[WORK ORDER]: Each record should be copied exactly into the answer, and no picture should go with it.
▬▬▬
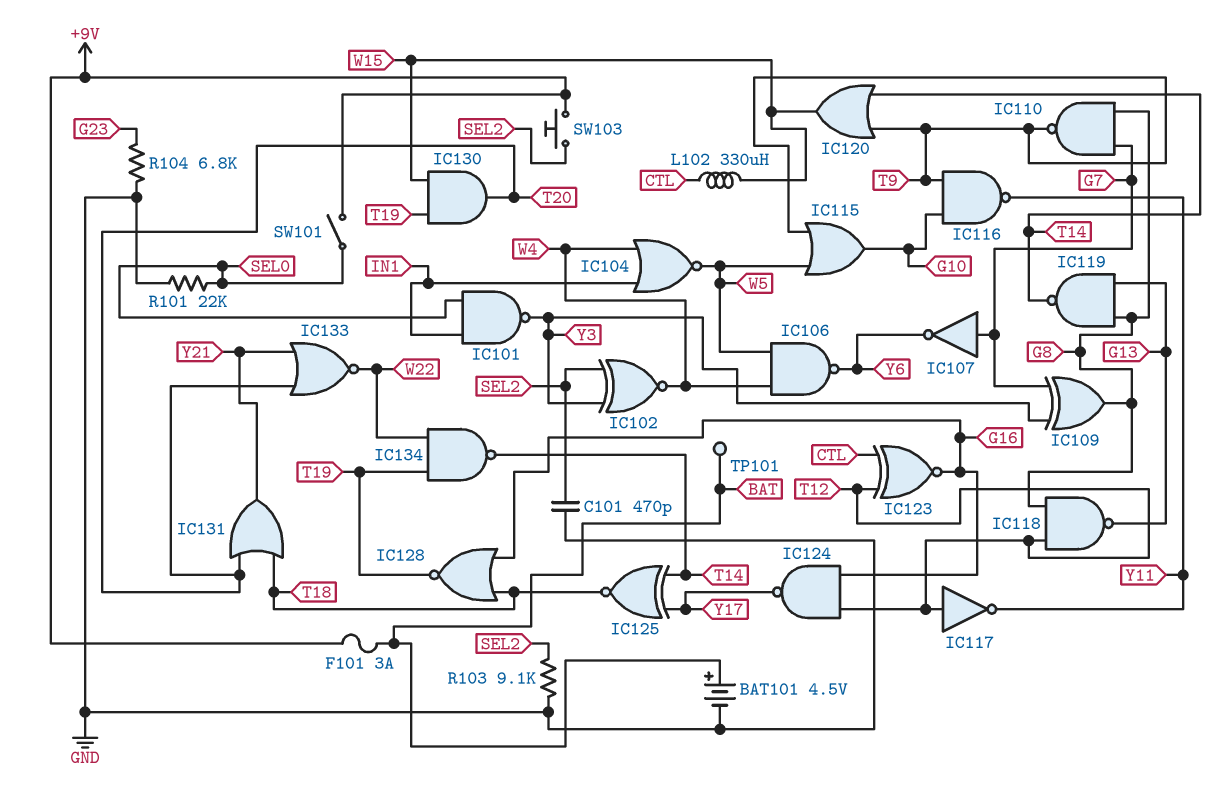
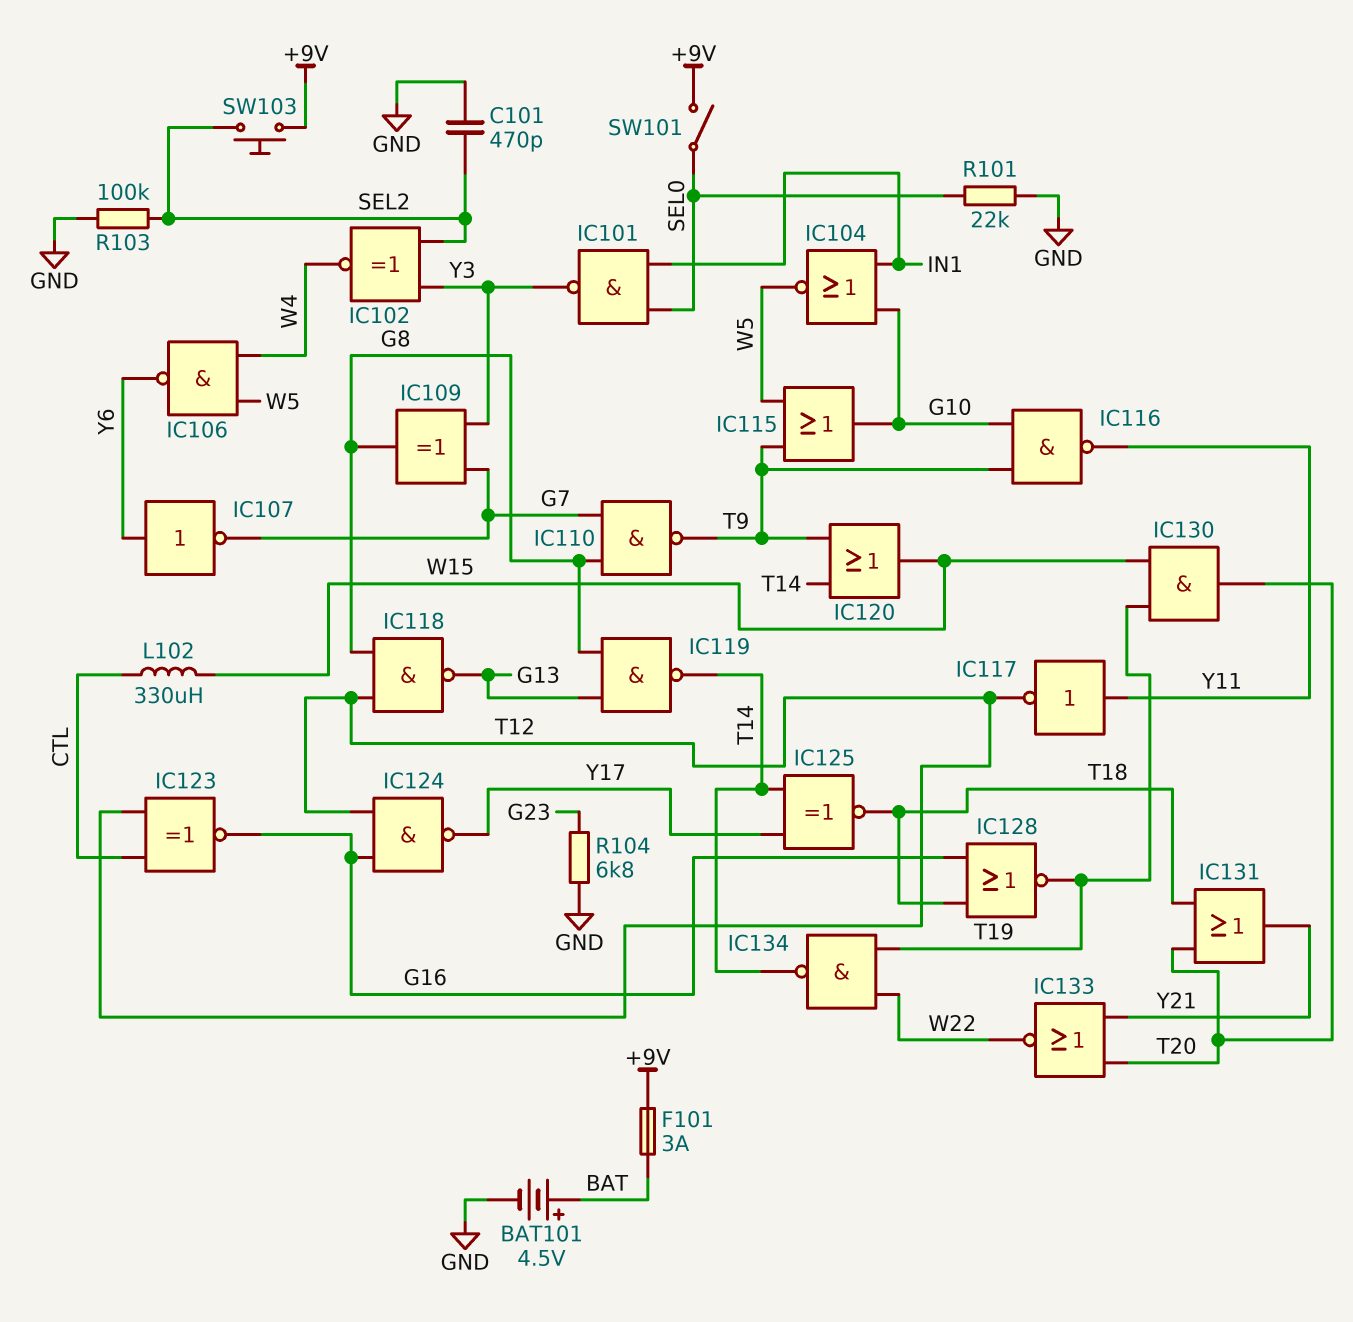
IC104: NOR (in IN1, in W4, out W5) -> NOR (in G10, in IN1, out W5)
IC107: NOT (in G7, out Y6) -> NOT (in Y6, out G7)
IC117: NOT (in T12, out Y11) -> NOT (in Y11, out T12)
R103: 9.1k (GND, SEL2) -> 100k (GND, SEL2)
TP101: test point (BAT) -> none

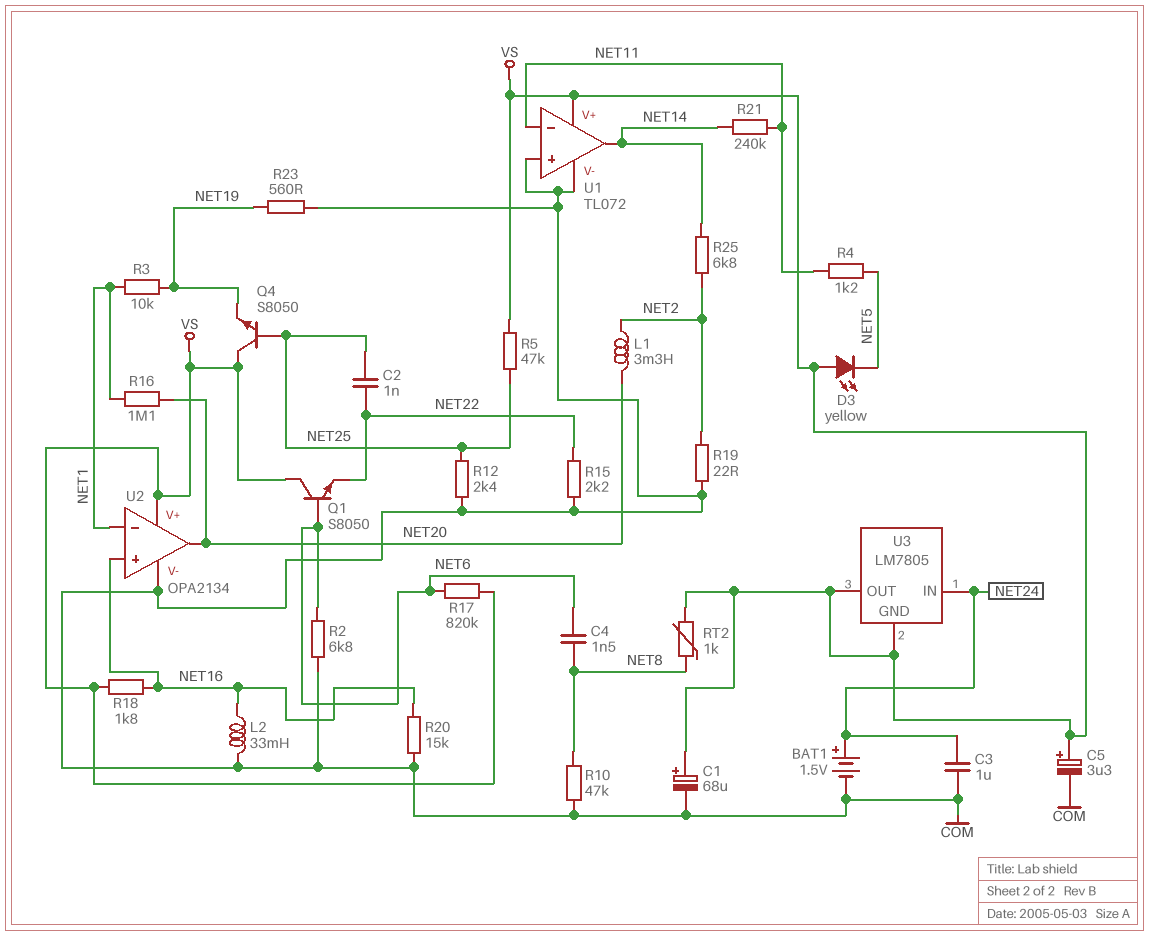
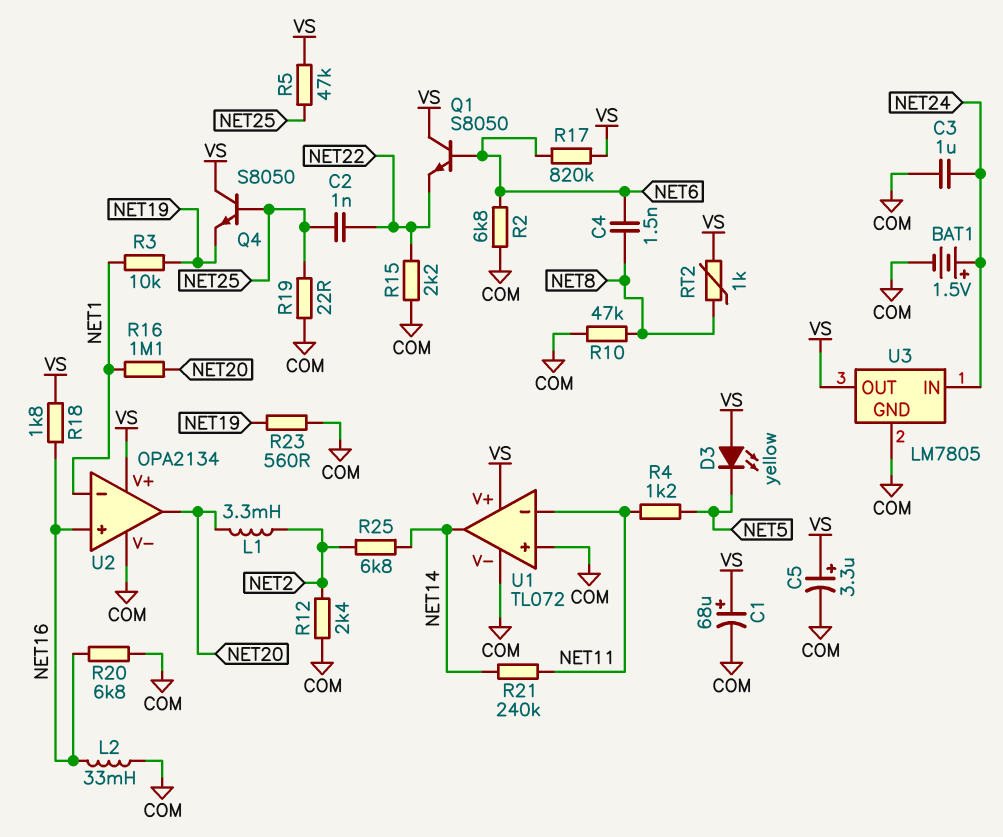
R12: 2.4k (COM, NET25) -> 2.4k (COM, NET2)
R19: 22 (COM, NET2) -> 22 (COM, NET25)
R20: 15k (COM, NET16) -> 6.8k (COM, NET16)
U3 pin GND: VS -> COM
▬▬▬
[WRITTEN RESPONSE]:
IC104: NOR (in IN1, in W4, out W5) -> NOR (in G10, in IN1, out W5)
IC107: NOT (in G7, out Y6) -> NOT (in Y6, out G7)
IC117: NOT (in T12, out Y11) -> NOT (in Y11, out T12)
R103: 9.1k (GND, SEL2) -> 100k (GND, SEL2)
TP101: test point (BAT) -> none

R12: 2.4k (COM, NET25) -> 2.4k (COM, NET2)
R19: 22 (COM, NET2) -> 22 (COM, NET25)
R20: 15k (COM, NET16) -> 6.8k (COM, NET16)
U3 pin GND: VS -> COM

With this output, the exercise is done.